• [Your goal]: The number of lines containing "minus" is the only answer wanted; work it out from the entries below.

──────── Record excerpts

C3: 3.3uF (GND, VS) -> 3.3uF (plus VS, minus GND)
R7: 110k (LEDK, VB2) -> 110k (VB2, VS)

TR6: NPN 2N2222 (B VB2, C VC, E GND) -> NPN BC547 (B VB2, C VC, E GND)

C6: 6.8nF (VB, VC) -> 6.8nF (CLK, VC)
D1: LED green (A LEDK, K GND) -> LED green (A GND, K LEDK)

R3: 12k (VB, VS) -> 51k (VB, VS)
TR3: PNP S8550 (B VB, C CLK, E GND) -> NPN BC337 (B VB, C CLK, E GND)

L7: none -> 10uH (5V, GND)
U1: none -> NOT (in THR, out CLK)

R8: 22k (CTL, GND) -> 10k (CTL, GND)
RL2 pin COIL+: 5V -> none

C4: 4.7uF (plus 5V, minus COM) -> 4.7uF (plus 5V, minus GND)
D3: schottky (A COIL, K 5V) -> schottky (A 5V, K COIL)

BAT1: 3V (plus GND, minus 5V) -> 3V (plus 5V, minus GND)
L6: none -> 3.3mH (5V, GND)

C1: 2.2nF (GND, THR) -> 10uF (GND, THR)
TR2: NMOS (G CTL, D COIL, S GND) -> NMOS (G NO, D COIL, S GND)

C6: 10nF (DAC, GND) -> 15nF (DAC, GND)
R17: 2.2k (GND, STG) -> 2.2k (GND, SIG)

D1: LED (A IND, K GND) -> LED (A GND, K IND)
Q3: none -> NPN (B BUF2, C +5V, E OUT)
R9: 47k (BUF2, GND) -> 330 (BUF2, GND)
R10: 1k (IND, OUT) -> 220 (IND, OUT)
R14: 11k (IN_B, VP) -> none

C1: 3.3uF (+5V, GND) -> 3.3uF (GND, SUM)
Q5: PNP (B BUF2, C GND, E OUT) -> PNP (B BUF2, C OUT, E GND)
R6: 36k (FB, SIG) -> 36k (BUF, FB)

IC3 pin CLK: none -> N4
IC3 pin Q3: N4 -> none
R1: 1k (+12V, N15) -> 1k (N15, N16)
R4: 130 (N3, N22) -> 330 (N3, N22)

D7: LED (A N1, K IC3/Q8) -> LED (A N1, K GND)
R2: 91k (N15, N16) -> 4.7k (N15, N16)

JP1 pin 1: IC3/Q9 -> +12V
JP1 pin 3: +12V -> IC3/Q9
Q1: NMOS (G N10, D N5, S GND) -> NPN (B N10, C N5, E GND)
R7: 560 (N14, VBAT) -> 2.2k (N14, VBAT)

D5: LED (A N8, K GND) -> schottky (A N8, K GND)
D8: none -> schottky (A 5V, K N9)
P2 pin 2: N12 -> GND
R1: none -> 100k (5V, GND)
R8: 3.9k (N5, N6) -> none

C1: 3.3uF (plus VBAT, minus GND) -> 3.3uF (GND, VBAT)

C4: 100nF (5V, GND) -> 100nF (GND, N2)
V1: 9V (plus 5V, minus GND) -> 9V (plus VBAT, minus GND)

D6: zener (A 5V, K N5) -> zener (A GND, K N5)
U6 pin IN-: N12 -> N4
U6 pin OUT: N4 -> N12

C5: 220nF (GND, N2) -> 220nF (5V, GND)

────────────────

• [Response area]: 5